Output every record exactly and leave each picture out.

________

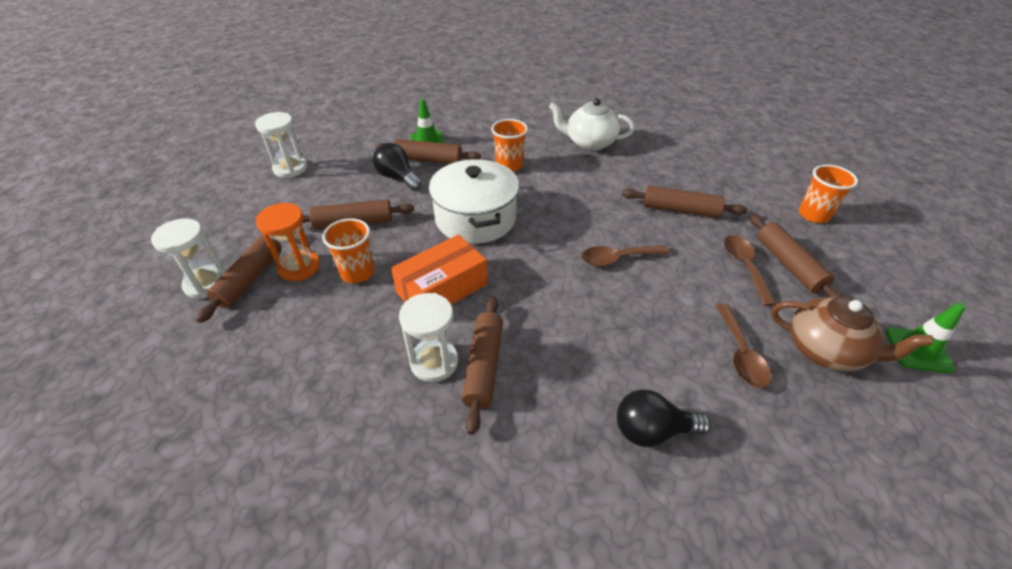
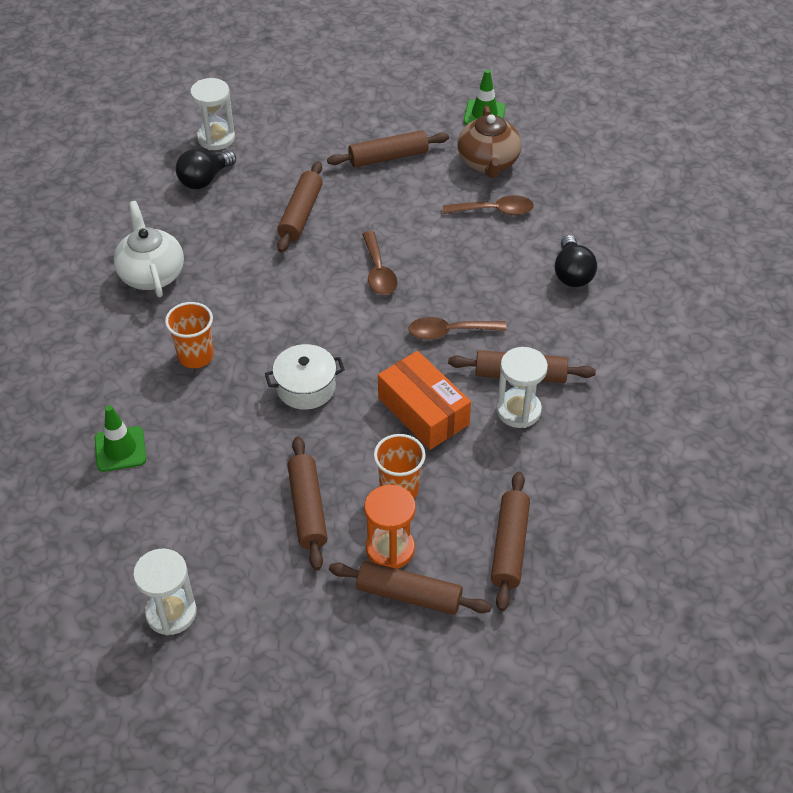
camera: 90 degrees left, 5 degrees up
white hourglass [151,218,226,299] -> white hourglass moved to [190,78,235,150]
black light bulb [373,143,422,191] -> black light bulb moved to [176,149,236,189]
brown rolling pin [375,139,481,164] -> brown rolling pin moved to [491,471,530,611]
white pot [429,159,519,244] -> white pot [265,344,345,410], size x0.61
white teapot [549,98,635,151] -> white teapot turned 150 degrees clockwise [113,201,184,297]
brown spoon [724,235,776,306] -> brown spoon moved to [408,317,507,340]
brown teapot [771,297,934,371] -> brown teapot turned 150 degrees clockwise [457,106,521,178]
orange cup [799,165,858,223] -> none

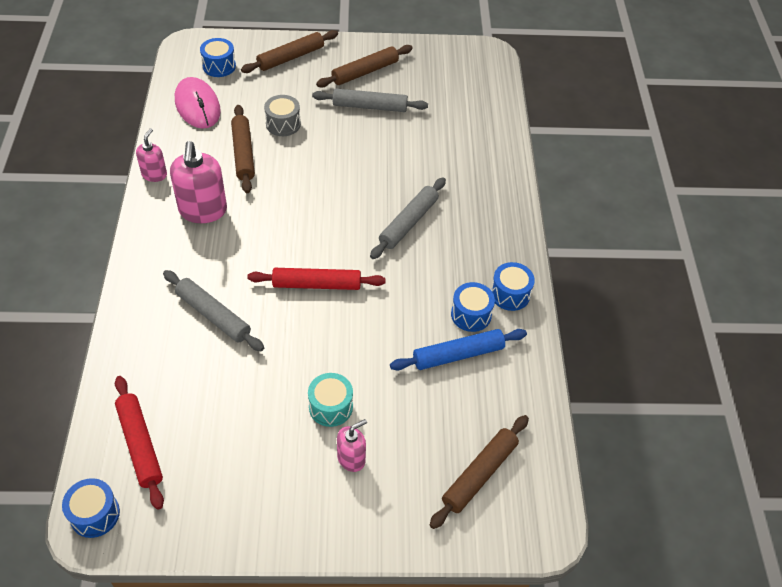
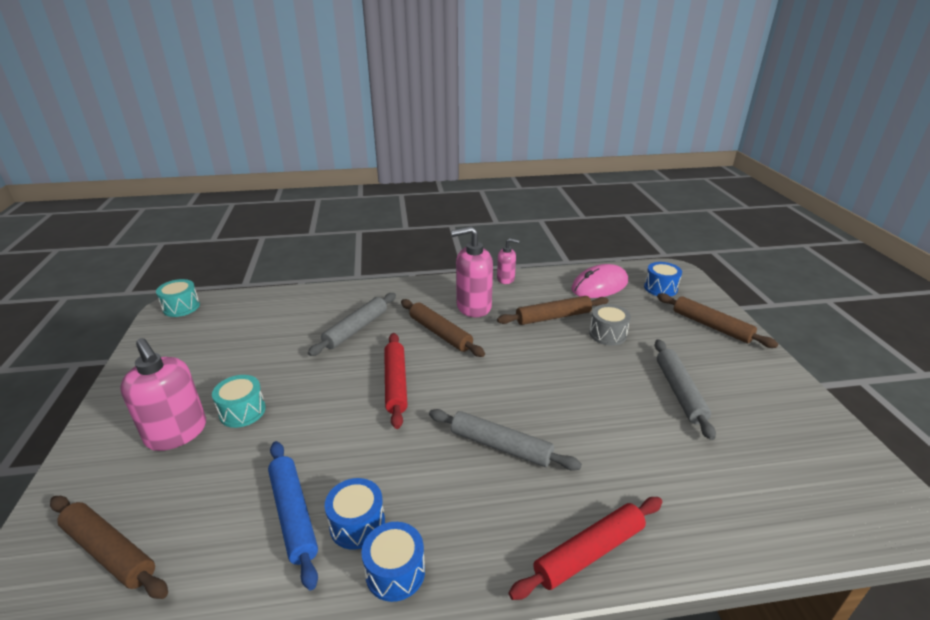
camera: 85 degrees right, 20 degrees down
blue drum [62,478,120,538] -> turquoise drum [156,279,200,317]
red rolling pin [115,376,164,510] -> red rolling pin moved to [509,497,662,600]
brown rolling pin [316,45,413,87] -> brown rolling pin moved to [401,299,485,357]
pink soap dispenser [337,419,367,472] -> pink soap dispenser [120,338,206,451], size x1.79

________

RESULT
camera: 90 degrees left, 5 degrees up
white hourglass [151,218,226,299] -> white hourglass moved to [190,78,235,150]
black light bulb [373,143,422,191] -> black light bulb moved to [176,149,236,189]
brown rolling pin [375,139,481,164] -> brown rolling pin moved to [491,471,530,611]
white pot [429,159,519,244] -> white pot [265,344,345,410], size x0.61
white teapot [549,98,635,151] -> white teapot turned 150 degrees clockwise [113,201,184,297]
brown spoon [724,235,776,306] -> brown spoon moved to [408,317,507,340]
brown teapot [771,297,934,371] -> brown teapot turned 150 degrees clockwise [457,106,521,178]
orange cup [799,165,858,223] -> none

camera: 85 degrees right, 20 degrees down
blue drum [62,478,120,538] -> turquoise drum [156,279,200,317]
red rolling pin [115,376,164,510] -> red rolling pin moved to [509,497,662,600]
brown rolling pin [316,45,413,87] -> brown rolling pin moved to [401,299,485,357]
pink soap dispenser [337,419,367,472] -> pink soap dispenser [120,338,206,451], size x1.79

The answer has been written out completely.